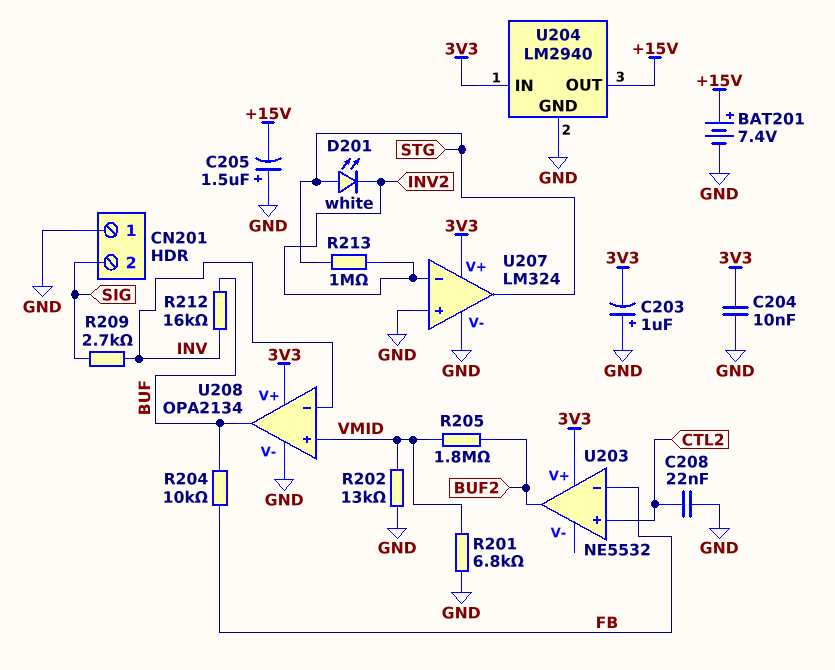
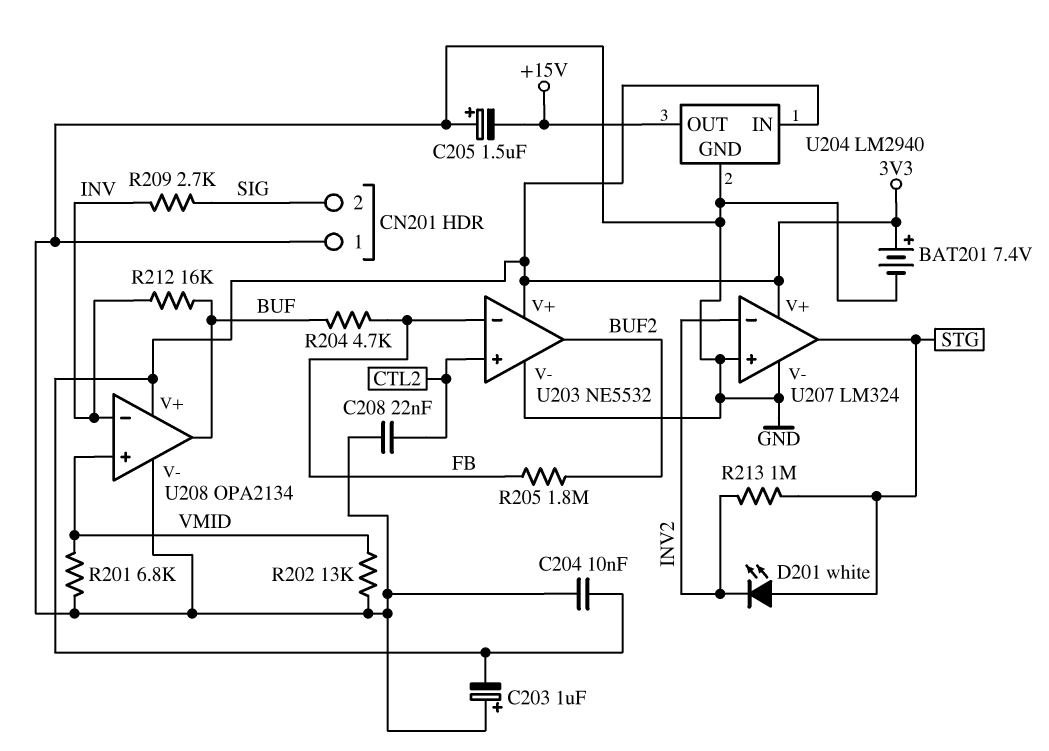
BAT201: 7.4V (plus +15V, minus GND) -> 7.4V (plus 3V3, minus GND)
R204: 10k (BUF, FB) -> 4.7k (BUF, FB)
R205: 1.8M (BUF2, VMID) -> 1.8M (BUF2, FB)
U203 pin V-: none -> GND

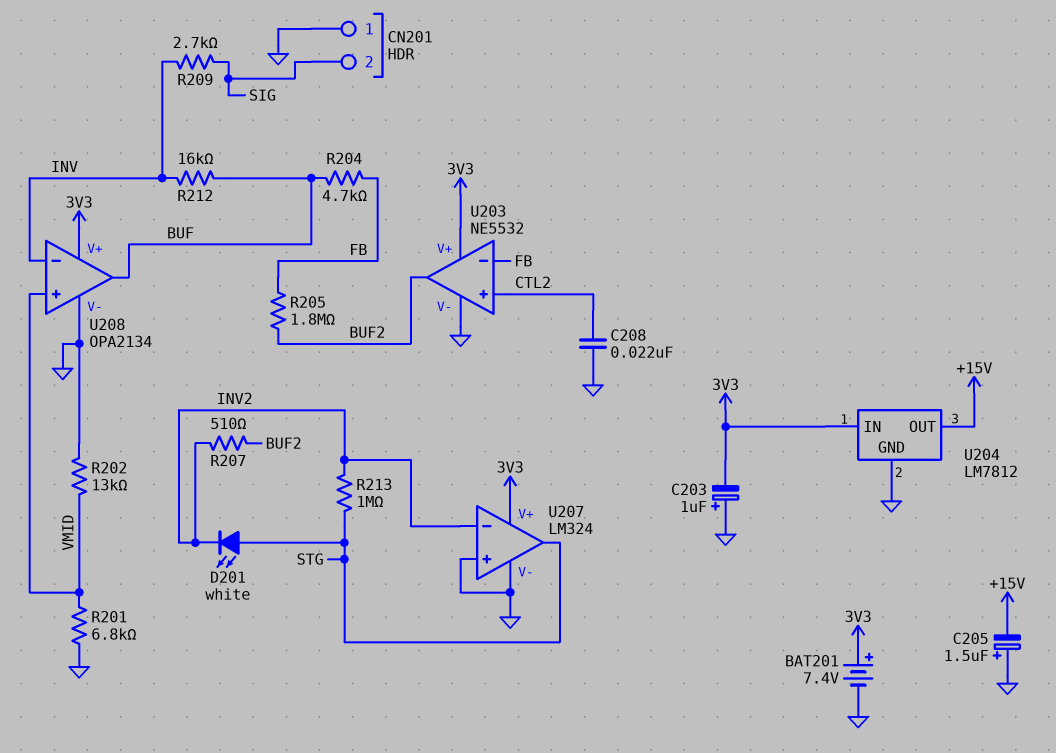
C204: 10nF (3V3, GND) -> none
R207: none -> 510 (BUF2, INV2)
U204: LM2940 -> LM7812

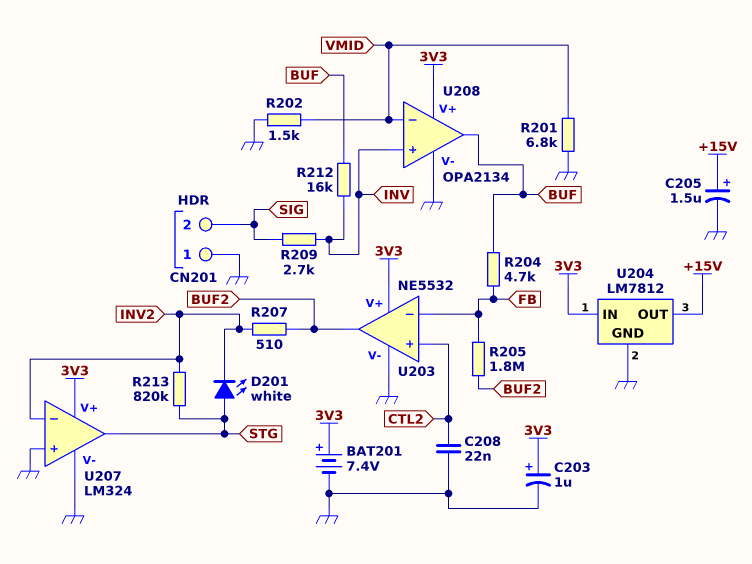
C203: 1uF (plus GND, minus 3V3) -> 1uF (plus 3V3, minus GND)
C205: 1.5uF (plus GND, minus +15V) -> 1.5uF (plus +15V, minus GND)
R202: 13k (GND, VMID) -> 1.5k (GND, VMID)
R213: 1M (INV2, STG) -> 820k (INV2, STG)
U208 pin in+: VMID -> INV
U208 pin in-: INV -> VMID

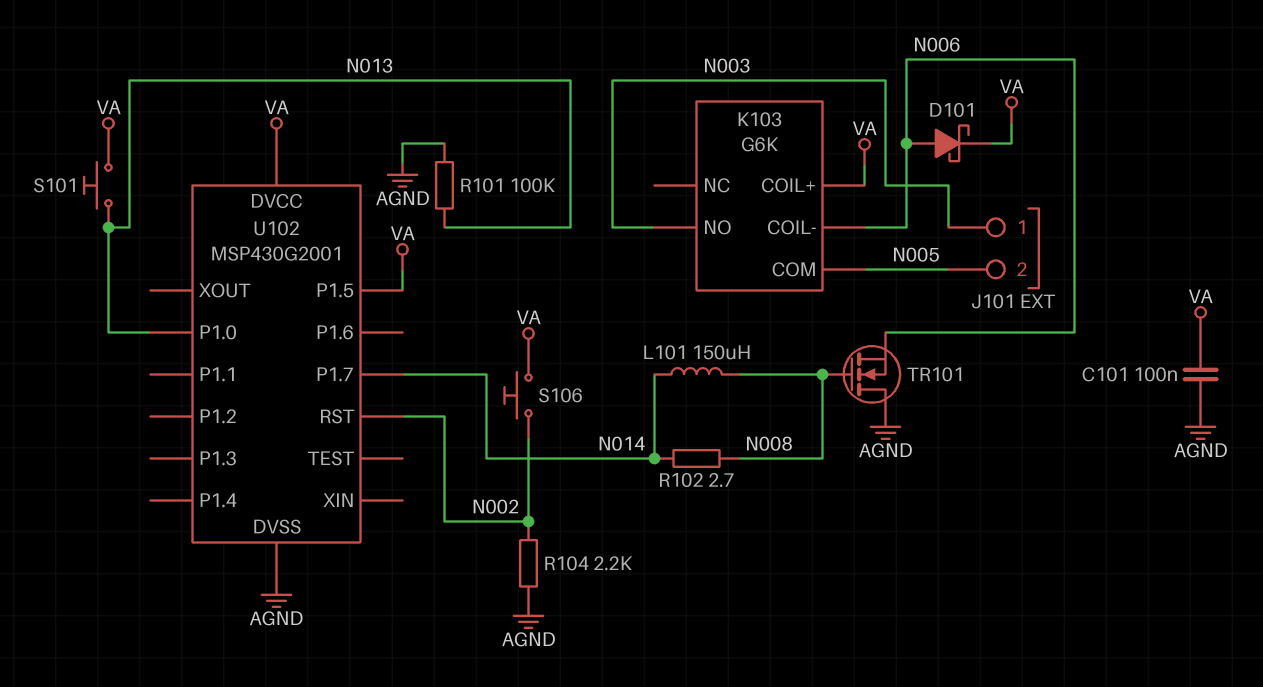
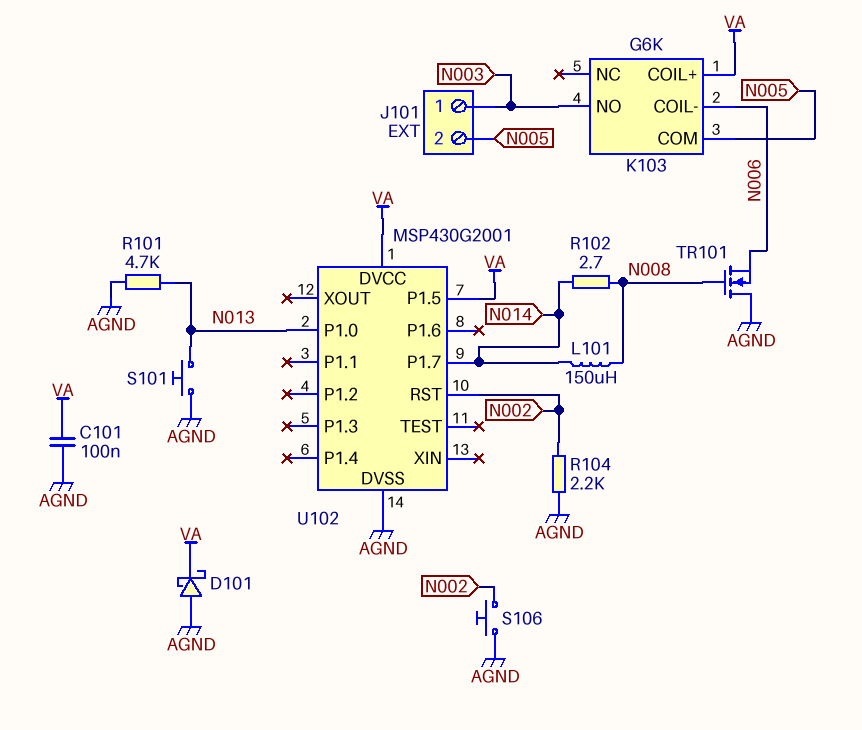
D101: schottky (A N006, K VA) -> schottky (A AGND, K VA)
R101: 100k (AGND, N013) -> 4.7k (AGND, N013)
S101: button (N013, VA) -> button (AGND, N013)
S106: button (N002, VA) -> button (AGND, N002)

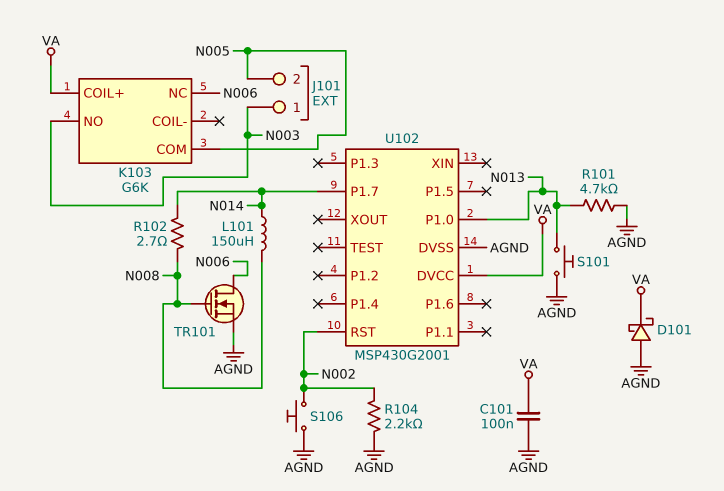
K103 pin COIL-: N006 -> none
K103 pin NC: none -> N006
TR101: NMOS (G N008, D AGND, S N006) -> NMOS (G N008, D N006, S AGND)
U102 pin P1.5: VA -> none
· · ·
Work to be completed | Look at the records above. Copy every line where the string "none" occurs.

Expected output |
U203 pin V-: none -> GND
C204: 10nF (3V3, GND) -> none
R207: none -> 510 (BUF2, INV2)
K103 pin COIL-: N006 -> none
K103 pin NC: none -> N006
U102 pin P1.5: VA -> none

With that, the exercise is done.